TRY IT ->
Output exactly the lines below, starting with the line that has "camera: 55 degrees right, 5 degrees up" and going on through the line that has "(589, 387) = (506, 419): none", both included, and no other lines.

(Coordinate-based change listings)

━━━━━━━━━━━━━━━━

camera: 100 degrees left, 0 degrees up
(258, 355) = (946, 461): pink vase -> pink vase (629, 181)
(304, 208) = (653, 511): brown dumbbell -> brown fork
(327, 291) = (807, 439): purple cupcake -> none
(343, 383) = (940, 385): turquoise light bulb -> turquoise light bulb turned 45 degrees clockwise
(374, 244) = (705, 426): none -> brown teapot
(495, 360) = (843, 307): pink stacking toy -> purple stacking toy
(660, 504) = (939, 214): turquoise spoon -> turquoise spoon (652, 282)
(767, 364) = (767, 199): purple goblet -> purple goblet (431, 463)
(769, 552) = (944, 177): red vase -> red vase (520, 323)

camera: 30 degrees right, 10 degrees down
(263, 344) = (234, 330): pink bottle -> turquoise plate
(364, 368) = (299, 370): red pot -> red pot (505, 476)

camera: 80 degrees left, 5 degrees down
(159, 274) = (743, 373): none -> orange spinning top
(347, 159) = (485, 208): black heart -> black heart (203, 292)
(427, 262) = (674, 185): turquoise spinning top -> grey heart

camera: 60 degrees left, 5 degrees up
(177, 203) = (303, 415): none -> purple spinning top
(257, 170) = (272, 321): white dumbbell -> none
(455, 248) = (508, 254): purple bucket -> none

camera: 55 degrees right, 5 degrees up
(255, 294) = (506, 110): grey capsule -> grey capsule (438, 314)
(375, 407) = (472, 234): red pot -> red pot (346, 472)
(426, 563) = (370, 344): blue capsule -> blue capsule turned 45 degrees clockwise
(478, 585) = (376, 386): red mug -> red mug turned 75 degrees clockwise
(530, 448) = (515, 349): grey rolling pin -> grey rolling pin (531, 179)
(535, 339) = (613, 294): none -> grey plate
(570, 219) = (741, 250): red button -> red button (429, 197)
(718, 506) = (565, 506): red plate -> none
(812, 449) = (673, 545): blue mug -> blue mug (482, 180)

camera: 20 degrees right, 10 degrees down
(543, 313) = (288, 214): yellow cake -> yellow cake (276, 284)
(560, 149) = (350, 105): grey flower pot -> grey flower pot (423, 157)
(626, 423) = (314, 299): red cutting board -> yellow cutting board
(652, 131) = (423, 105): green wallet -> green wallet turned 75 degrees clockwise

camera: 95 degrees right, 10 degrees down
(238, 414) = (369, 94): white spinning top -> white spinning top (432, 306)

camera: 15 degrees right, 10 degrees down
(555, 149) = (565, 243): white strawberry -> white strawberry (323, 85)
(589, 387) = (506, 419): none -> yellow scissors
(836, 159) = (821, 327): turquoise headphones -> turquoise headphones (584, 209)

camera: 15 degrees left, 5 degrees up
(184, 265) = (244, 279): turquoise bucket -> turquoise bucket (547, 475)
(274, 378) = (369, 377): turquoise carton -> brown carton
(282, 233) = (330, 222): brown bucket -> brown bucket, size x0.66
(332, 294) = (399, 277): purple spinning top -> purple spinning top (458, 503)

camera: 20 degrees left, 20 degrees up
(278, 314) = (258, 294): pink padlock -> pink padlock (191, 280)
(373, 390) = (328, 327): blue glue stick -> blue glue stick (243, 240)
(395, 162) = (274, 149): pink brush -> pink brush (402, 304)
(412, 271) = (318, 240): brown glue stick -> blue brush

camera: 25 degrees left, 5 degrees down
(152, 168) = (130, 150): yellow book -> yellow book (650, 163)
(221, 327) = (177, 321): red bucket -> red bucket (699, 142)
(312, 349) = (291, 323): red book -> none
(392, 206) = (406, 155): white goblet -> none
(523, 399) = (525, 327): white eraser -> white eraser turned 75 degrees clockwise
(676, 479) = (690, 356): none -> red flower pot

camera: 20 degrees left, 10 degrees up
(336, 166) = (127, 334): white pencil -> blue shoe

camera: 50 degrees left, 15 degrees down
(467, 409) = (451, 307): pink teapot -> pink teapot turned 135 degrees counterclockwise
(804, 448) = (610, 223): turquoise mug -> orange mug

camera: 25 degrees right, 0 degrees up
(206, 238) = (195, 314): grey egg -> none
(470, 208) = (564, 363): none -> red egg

━━━━━━━━━━━━━━━━

EXERCISE OUTPUT ->
camera: 55 degrees right, 5 degrees up
(255, 294) = (506, 110): grey capsule -> grey capsule (438, 314)
(375, 407) = (472, 234): red pot -> red pot (346, 472)
(426, 563) = (370, 344): blue capsule -> blue capsule turned 45 degrees clockwise
(478, 585) = (376, 386): red mug -> red mug turned 75 degrees clockwise
(530, 448) = (515, 349): grey rolling pin -> grey rolling pin (531, 179)
(535, 339) = (613, 294): none -> grey plate
(570, 219) = (741, 250): red button -> red button (429, 197)
(718, 506) = (565, 506): red plate -> none
(812, 449) = (673, 545): blue mug -> blue mug (482, 180)

camera: 20 degrees right, 10 degrees down
(543, 313) = (288, 214): yellow cake -> yellow cake (276, 284)
(560, 149) = (350, 105): grey flower pot -> grey flower pot (423, 157)
(626, 423) = (314, 299): red cutting board -> yellow cutting board
(652, 131) = (423, 105): green wallet -> green wallet turned 75 degrees clockwise

camera: 95 degrees right, 10 degrees down
(238, 414) = (369, 94): white spinning top -> white spinning top (432, 306)

camera: 15 degrees right, 10 degrees down
(555, 149) = (565, 243): white strawberry -> white strawberry (323, 85)
(589, 387) = (506, 419): none -> yellow scissors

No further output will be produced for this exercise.